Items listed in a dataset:
━━━━━━━━━━━━━━━━

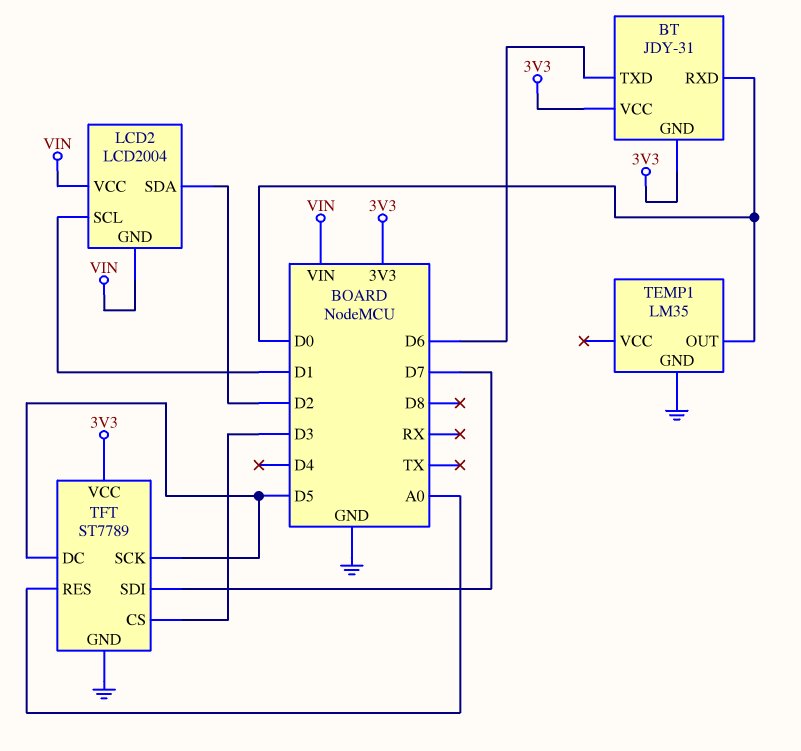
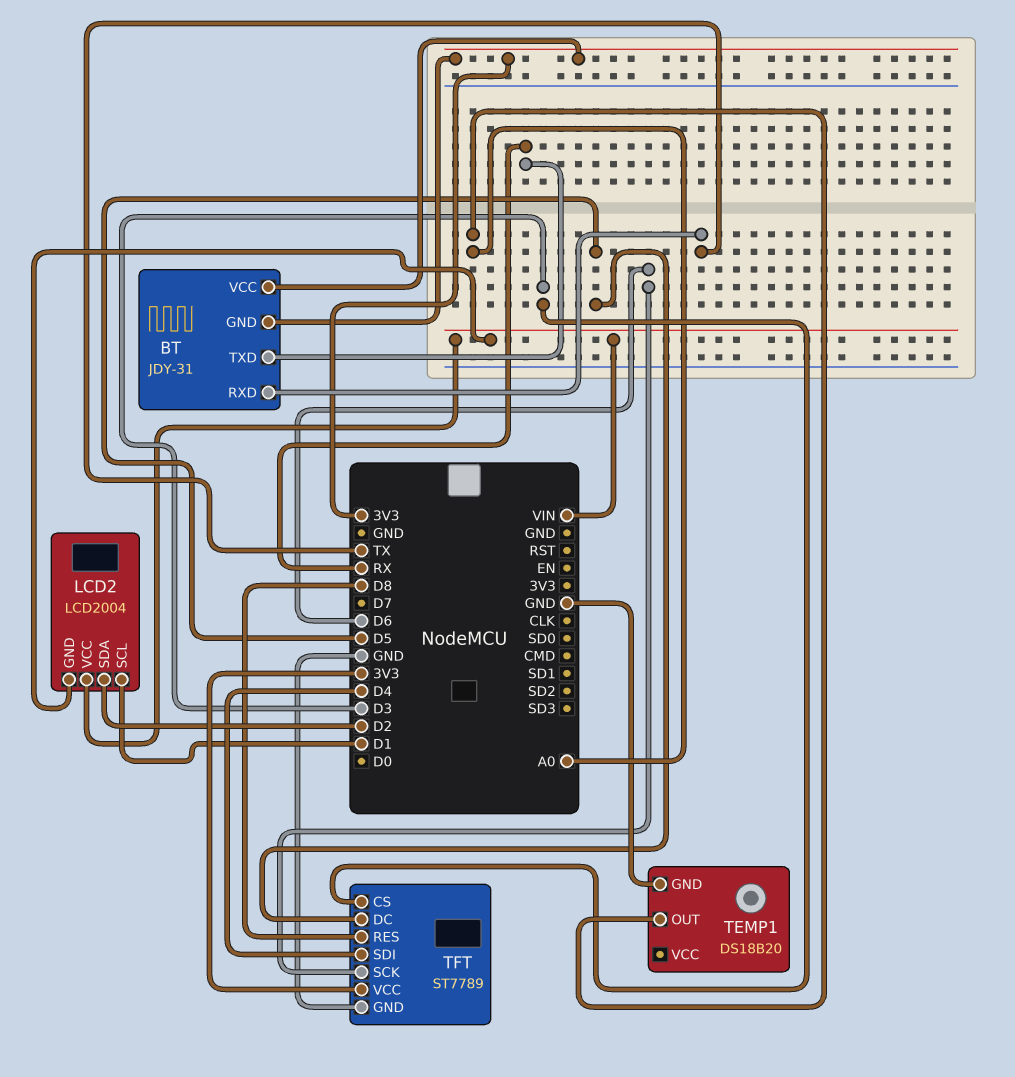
BT pin RXD: D0 -> TX
BT pin TXD: D6 -> RX
TEMP1: LM35 -> DS18B20
TEMP1 pin OUT: D0 -> A0
TFT pin RES: A0 -> D8
TFT pin SCK: D5 -> D6
TFT pin SDI: D7 -> D4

━━━━━━━━━━━━━━━━

# Activity:
Set the pictures aside and transcribe the data above exactly.

# Solution:
BT pin RXD: D0 -> TX
BT pin TXD: D6 -> RX
TEMP1: LM35 -> DS18B20
TEMP1 pin OUT: D0 -> A0
TFT pin RES: A0 -> D8
TFT pin SCK: D5 -> D6
TFT pin SDI: D7 -> D4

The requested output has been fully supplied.